## WHAT THIS TASK INVOLVES
Your answer must be the exact lines from the one holding "recolor: karton mleka/niebieski" through the final line of the records below, both included, and nothing more.

Before-and-after object listings:

* * * * * * *

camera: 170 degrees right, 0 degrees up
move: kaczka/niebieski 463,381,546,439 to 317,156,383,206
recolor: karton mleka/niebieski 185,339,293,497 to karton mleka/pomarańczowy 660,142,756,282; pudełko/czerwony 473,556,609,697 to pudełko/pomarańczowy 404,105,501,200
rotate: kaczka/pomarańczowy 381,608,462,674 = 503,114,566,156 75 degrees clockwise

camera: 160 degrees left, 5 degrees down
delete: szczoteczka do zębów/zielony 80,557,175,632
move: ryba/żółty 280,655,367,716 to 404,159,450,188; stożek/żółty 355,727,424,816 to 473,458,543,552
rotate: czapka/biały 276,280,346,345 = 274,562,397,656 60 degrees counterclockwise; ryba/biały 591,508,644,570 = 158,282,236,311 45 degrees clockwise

* * * * * * *

## EXERCISE RESULT
recolor: karton mleka/niebieski 185,339,293,497 to karton mleka/pomarańczowy 660,142,756,282; pudełko/czerwony 473,556,609,697 to pudełko/pomarańczowy 404,105,501,200
rotate: kaczka/pomarańczowy 381,608,462,674 = 503,114,566,156 75 degrees clockwise

camera: 160 degrees left, 5 degrees down
delete: szczoteczka do zębów/zielony 80,557,175,632
move: ryba/żółty 280,655,367,716 to 404,159,450,188; stożek/żółty 355,727,424,816 to 473,458,543,552
rotate: czapka/biały 276,280,346,345 = 274,562,397,656 60 degrees counterclockwise; ryba/biały 591,508,644,570 = 158,282,236,311 45 degrees clockwise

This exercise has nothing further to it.